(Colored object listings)
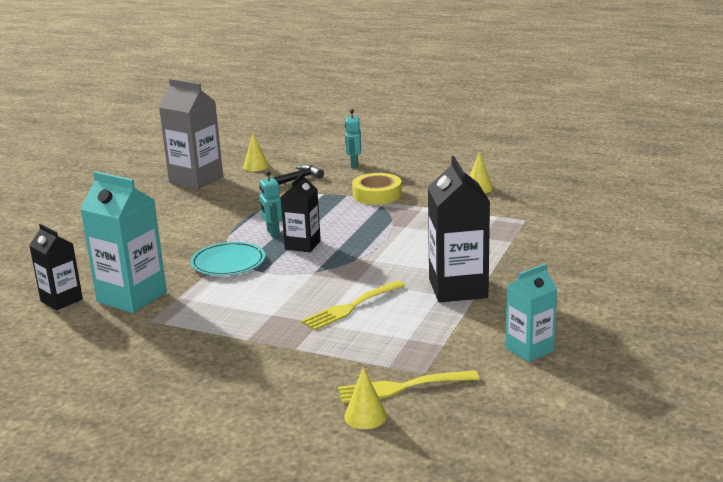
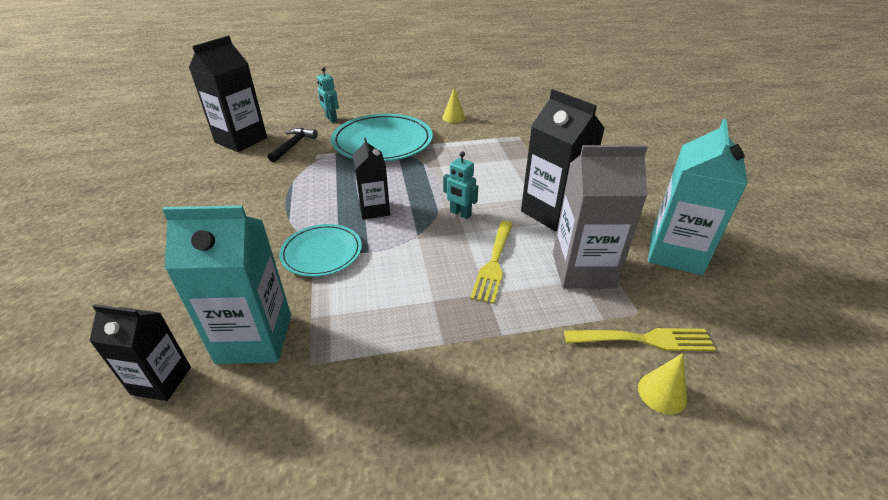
camera: 35 degrees left, 15 degrees up
(196, 180) = (191, 168): grey carton -> grey carton (583, 270)
(255, 166) = (241, 140): yellow cone -> black carton
(273, 233) = (332, 205): turquoise robot -> turquoise robot (460, 214)
(377, 195) = (382, 142): yellow tape -> turquoise plate
(401, 387) = (644, 339): yellow fork -> yellow fork turned 135 degrees counterclockwise
(529, 349) = (675, 253): turquoise carton -> turquoise carton, size x1.63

# [Exercise objective]
Once you have read through the entries, say how many of their lines include the string "turquoise" and give nothing but that number.

# [Task solution]
3